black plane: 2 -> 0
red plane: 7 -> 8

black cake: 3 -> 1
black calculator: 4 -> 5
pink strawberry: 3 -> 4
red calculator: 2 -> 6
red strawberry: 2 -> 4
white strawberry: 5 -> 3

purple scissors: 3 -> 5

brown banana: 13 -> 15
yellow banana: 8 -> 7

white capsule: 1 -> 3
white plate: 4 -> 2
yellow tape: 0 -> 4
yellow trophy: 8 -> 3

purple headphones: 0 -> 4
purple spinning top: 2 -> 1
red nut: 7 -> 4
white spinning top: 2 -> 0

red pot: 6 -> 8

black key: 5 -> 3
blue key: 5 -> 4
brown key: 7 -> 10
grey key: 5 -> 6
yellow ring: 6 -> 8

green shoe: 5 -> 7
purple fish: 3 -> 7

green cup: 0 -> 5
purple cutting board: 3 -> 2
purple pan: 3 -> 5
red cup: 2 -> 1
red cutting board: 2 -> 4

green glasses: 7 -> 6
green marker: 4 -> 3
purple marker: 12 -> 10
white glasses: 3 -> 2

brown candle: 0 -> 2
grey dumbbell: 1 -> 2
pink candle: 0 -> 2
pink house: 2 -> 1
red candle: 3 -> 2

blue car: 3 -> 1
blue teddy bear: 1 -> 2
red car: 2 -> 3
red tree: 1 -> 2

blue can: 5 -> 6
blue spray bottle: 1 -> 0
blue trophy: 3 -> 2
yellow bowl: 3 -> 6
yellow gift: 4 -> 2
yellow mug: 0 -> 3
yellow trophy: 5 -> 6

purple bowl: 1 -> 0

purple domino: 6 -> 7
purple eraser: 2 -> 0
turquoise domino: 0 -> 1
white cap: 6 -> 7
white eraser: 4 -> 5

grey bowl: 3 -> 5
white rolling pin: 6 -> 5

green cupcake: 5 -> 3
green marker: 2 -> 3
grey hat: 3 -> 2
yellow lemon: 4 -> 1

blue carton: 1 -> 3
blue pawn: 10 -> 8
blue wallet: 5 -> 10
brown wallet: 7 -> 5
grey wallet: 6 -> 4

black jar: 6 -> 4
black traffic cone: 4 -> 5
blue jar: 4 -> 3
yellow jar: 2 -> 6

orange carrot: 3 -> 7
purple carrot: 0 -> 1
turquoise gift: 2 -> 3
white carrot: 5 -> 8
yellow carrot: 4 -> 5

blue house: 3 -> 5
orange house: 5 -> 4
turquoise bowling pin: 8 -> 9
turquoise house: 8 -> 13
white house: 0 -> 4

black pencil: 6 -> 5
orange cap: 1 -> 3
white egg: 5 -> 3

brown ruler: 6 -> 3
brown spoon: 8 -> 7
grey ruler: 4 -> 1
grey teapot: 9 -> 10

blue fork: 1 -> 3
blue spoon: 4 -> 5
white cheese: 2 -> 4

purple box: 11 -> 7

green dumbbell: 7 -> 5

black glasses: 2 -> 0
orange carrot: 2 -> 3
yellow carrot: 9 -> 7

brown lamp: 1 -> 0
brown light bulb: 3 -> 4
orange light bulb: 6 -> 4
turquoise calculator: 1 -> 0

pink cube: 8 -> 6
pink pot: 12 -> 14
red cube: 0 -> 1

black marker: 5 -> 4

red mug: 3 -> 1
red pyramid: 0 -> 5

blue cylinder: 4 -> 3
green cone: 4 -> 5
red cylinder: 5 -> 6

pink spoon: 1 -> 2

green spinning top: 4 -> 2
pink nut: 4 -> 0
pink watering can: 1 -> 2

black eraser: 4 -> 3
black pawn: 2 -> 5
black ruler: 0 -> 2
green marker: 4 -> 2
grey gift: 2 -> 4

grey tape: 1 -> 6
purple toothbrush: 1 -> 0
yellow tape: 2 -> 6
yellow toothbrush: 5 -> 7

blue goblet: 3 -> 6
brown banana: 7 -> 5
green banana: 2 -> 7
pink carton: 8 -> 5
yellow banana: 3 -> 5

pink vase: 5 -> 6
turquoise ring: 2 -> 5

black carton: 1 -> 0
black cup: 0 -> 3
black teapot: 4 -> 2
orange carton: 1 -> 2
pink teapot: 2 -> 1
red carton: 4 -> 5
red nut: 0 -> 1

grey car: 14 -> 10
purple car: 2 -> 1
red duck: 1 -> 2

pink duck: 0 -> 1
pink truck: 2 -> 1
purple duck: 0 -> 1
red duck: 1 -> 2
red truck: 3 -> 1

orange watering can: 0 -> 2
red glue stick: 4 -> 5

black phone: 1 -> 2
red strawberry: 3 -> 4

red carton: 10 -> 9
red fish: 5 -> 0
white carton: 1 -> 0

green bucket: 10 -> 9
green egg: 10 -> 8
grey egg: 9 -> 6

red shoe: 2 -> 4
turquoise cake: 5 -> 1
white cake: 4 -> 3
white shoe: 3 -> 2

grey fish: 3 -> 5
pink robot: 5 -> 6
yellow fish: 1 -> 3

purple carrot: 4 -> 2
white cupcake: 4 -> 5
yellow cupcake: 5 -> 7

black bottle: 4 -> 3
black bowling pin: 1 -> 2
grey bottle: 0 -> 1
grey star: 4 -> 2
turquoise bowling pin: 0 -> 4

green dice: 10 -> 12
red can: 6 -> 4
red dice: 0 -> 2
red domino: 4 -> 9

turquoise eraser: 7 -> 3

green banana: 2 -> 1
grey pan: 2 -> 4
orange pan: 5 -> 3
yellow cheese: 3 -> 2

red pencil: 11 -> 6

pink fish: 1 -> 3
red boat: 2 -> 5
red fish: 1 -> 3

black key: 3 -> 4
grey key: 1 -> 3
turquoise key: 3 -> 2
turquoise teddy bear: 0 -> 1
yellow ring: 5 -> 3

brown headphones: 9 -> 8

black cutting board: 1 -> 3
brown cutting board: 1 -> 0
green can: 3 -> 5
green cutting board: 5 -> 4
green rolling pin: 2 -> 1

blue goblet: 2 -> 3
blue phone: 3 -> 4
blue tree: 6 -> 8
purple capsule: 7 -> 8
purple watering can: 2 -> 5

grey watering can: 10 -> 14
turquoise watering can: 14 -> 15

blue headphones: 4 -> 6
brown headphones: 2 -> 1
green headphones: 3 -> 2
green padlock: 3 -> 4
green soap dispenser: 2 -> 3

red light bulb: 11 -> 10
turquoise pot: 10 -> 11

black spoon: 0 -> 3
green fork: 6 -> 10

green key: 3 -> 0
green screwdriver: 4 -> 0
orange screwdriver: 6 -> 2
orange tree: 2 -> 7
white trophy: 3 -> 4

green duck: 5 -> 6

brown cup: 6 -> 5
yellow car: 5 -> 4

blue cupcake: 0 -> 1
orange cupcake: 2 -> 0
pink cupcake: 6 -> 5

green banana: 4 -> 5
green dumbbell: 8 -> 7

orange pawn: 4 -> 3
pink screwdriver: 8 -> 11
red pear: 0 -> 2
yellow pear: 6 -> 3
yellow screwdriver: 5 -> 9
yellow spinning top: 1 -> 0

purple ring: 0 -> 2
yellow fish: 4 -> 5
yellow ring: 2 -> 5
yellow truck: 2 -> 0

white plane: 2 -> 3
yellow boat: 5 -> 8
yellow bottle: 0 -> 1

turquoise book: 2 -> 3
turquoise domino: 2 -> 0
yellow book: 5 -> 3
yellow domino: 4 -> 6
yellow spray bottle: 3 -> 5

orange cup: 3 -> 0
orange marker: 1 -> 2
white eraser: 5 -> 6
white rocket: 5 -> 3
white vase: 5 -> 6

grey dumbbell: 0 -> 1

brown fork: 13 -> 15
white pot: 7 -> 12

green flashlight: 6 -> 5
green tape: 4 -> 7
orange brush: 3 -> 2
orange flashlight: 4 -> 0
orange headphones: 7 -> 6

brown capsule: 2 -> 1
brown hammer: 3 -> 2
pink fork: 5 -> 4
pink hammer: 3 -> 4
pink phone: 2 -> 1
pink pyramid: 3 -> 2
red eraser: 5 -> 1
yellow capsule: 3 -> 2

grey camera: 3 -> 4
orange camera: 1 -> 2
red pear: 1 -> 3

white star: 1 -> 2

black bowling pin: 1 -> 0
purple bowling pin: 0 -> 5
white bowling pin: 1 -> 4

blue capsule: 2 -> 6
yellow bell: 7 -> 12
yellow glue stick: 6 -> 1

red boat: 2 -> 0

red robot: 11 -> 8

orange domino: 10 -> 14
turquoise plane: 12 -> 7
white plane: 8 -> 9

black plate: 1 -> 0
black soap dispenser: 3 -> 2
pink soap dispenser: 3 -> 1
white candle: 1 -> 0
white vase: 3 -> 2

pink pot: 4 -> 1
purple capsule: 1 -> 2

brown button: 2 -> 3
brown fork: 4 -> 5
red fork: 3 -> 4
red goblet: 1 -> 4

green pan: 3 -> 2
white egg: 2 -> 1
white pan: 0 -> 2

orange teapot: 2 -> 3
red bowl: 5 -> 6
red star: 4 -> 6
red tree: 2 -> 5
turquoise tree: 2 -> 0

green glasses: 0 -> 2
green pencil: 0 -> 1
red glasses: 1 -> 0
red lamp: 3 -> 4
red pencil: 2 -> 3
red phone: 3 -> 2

■ **EXERCISE OBJECTIVE**
Going down the listing above, begin printing at the line with "green egg: 10 -> 8" and finish with the line with "brown capsule: 2 -> 1", exactly as they appear.

■ **ANSWER BOX**
green egg: 10 -> 8
grey egg: 9 -> 6

red shoe: 2 -> 4
turquoise cake: 5 -> 1
white cake: 4 -> 3
white shoe: 3 -> 2

grey fish: 3 -> 5
pink robot: 5 -> 6
yellow fish: 1 -> 3

purple carrot: 4 -> 2
white cupcake: 4 -> 5
yellow cupcake: 5 -> 7

black bottle: 4 -> 3
black bowling pin: 1 -> 2
grey bottle: 0 -> 1
grey star: 4 -> 2
turquoise bowling pin: 0 -> 4

green dice: 10 -> 12
red can: 6 -> 4
red dice: 0 -> 2
red domino: 4 -> 9

turquoise eraser: 7 -> 3

green banana: 2 -> 1
grey pan: 2 -> 4
orange pan: 5 -> 3
yellow cheese: 3 -> 2

red pencil: 11 -> 6

pink fish: 1 -> 3
red boat: 2 -> 5
red fish: 1 -> 3

black key: 3 -> 4
grey key: 1 -> 3
turquoise key: 3 -> 2
turquoise teddy bear: 0 -> 1
yellow ring: 5 -> 3

brown headphones: 9 -> 8

black cutting board: 1 -> 3
brown cutting board: 1 -> 0
green can: 3 -> 5
green cutting board: 5 -> 4
green rolling pin: 2 -> 1

blue goblet: 2 -> 3
blue phone: 3 -> 4
blue tree: 6 -> 8
purple capsule: 7 -> 8
purple watering can: 2 -> 5

grey watering can: 10 -> 14
turquoise watering can: 14 -> 15

blue headphones: 4 -> 6
brown headphones: 2 -> 1
green headphones: 3 -> 2
green padlock: 3 -> 4
green soap dispenser: 2 -> 3

red light bulb: 11 -> 10
turquoise pot: 10 -> 11

black spoon: 0 -> 3
green fork: 6 -> 10

green key: 3 -> 0
green screwdriver: 4 -> 0
orange screwdriver: 6 -> 2
orange tree: 2 -> 7
white trophy: 3 -> 4

green duck: 5 -> 6

brown cup: 6 -> 5
yellow car: 5 -> 4

blue cupcake: 0 -> 1
orange cupcake: 2 -> 0
pink cupcake: 6 -> 5

green banana: 4 -> 5
green dumbbell: 8 -> 7

orange pawn: 4 -> 3
pink screwdriver: 8 -> 11
red pear: 0 -> 2
yellow pear: 6 -> 3
yellow screwdriver: 5 -> 9
yellow spinning top: 1 -> 0

purple ring: 0 -> 2
yellow fish: 4 -> 5
yellow ring: 2 -> 5
yellow truck: 2 -> 0

white plane: 2 -> 3
yellow boat: 5 -> 8
yellow bottle: 0 -> 1

turquoise book: 2 -> 3
turquoise domino: 2 -> 0
yellow book: 5 -> 3
yellow domino: 4 -> 6
yellow spray bottle: 3 -> 5

orange cup: 3 -> 0
orange marker: 1 -> 2
white eraser: 5 -> 6
white rocket: 5 -> 3
white vase: 5 -> 6

grey dumbbell: 0 -> 1

brown fork: 13 -> 15
white pot: 7 -> 12

green flashlight: 6 -> 5
green tape: 4 -> 7
orange brush: 3 -> 2
orange flashlight: 4 -> 0
orange headphones: 7 -> 6

brown capsule: 2 -> 1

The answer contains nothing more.